[[ Dataset open ]]

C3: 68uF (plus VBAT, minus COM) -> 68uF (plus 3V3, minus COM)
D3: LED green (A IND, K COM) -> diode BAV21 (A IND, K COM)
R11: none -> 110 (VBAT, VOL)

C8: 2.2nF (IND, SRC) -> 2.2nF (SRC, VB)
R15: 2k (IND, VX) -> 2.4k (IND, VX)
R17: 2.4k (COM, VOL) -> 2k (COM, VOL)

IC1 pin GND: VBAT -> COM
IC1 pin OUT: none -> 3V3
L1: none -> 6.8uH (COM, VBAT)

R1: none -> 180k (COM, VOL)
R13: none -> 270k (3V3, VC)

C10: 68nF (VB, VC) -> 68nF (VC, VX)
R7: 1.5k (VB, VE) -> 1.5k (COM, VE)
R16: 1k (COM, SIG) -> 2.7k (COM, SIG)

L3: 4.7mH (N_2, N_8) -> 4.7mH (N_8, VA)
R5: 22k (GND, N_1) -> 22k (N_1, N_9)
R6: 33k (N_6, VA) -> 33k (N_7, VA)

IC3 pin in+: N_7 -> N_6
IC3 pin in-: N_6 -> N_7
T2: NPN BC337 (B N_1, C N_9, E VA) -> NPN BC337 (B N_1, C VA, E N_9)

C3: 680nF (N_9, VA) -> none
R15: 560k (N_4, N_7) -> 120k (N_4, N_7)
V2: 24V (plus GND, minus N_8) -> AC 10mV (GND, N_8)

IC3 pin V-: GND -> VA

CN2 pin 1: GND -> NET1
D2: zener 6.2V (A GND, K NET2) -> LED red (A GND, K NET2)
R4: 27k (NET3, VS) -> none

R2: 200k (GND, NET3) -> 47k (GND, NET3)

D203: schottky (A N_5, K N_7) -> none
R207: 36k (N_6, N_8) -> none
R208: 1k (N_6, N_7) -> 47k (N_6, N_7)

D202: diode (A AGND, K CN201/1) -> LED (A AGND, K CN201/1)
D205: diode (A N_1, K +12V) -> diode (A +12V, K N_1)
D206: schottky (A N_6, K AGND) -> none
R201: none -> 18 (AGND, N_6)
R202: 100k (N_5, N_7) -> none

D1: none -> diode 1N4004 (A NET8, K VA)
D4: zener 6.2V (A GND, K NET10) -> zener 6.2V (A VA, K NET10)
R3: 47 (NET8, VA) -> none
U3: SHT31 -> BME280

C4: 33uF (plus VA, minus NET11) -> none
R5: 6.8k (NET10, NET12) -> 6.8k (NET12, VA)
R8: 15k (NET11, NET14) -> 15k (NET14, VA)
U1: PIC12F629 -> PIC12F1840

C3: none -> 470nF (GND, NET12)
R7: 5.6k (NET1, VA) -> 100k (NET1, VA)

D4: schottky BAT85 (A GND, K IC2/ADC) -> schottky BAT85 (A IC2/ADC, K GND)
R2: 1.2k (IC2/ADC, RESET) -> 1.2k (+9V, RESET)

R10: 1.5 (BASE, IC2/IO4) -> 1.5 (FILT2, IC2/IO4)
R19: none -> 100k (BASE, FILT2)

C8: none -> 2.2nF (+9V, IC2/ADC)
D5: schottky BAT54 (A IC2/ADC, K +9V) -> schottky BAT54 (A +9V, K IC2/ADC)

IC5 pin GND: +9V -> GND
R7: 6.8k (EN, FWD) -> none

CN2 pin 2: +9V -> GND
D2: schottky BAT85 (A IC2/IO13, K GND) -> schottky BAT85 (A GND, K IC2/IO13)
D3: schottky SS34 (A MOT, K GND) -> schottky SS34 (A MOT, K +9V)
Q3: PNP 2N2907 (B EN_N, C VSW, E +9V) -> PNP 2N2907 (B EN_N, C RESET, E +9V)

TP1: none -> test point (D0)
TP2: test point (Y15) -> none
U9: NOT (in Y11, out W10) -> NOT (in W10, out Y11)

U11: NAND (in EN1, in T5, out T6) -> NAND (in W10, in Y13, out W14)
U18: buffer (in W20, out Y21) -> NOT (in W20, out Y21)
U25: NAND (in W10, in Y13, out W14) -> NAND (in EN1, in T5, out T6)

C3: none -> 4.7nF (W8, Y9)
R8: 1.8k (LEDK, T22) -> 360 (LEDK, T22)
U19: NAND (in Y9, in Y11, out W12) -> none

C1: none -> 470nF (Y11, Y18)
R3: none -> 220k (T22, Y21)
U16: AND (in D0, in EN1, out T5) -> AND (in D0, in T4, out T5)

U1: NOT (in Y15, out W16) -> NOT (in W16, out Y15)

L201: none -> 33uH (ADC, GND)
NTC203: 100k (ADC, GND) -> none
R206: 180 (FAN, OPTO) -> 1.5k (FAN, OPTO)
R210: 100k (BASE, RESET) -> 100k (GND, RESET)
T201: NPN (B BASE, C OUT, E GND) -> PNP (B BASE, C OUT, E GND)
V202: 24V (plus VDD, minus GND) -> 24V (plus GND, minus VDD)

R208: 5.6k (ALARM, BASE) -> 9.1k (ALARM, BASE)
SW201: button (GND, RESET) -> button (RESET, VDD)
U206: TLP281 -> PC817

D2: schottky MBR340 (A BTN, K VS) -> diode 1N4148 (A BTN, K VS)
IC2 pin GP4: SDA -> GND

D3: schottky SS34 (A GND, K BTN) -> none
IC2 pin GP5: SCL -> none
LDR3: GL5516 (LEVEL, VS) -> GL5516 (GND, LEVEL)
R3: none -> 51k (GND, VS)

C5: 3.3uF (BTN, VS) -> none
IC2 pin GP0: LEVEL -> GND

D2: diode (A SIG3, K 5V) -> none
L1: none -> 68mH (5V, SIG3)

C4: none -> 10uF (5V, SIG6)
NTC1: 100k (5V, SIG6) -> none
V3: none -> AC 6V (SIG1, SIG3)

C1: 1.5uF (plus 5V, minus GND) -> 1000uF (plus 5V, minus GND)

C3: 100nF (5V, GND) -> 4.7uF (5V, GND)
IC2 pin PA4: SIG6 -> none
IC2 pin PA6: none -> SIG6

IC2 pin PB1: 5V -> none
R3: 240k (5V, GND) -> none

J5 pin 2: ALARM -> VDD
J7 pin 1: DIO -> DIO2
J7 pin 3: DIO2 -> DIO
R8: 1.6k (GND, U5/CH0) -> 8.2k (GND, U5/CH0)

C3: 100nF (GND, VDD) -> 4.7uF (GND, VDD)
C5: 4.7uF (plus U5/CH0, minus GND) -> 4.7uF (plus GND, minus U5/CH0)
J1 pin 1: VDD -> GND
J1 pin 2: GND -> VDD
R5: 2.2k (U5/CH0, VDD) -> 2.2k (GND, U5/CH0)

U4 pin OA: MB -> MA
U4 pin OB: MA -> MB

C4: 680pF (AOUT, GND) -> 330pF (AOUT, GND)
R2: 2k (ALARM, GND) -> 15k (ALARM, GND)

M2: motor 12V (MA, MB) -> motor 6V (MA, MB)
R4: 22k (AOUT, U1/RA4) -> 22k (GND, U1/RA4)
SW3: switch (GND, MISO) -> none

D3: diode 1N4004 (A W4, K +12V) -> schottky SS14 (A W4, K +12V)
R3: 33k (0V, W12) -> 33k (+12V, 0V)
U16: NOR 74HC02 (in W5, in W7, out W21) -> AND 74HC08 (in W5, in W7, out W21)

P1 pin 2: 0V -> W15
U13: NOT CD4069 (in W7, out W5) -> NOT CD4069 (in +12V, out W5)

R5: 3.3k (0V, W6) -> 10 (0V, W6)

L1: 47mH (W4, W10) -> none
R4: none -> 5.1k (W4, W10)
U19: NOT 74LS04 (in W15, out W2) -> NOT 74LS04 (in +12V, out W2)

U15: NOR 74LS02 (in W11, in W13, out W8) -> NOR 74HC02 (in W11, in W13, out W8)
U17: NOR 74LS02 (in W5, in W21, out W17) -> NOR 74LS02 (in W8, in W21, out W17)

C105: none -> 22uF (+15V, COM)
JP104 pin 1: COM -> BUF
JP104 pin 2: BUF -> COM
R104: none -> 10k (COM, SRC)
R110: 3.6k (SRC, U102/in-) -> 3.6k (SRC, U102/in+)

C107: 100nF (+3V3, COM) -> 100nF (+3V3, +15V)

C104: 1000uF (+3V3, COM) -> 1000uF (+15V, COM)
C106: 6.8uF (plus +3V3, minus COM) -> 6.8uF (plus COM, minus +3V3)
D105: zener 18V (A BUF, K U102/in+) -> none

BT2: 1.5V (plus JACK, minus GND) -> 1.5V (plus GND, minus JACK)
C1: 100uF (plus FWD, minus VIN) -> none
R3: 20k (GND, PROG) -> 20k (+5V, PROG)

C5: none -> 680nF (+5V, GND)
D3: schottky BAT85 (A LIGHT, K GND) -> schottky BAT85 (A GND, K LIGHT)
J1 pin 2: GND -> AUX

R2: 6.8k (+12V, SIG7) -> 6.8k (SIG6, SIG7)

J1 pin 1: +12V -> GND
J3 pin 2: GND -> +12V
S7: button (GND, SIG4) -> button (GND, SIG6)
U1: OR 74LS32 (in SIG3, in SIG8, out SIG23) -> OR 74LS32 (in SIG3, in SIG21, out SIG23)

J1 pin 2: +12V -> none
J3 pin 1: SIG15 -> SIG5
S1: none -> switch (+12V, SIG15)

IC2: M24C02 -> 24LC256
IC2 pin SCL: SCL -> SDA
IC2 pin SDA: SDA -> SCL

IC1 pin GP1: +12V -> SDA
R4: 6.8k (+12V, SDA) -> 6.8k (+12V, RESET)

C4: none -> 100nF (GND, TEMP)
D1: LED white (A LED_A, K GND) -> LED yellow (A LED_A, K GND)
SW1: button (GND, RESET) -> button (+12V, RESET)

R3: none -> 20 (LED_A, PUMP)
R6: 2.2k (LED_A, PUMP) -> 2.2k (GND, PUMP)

[[ Dataset closed ]]

_Your instructions_
Check each line of the listing above. Copy it if it holds the string "ALARM".

_Solution to the problem_
R208: 5.6k (ALARM, BASE) -> 9.1k (ALARM, BASE)
J5 pin 2: ALARM -> VDD
R2: 2k (ALARM, GND) -> 15k (ALARM, GND)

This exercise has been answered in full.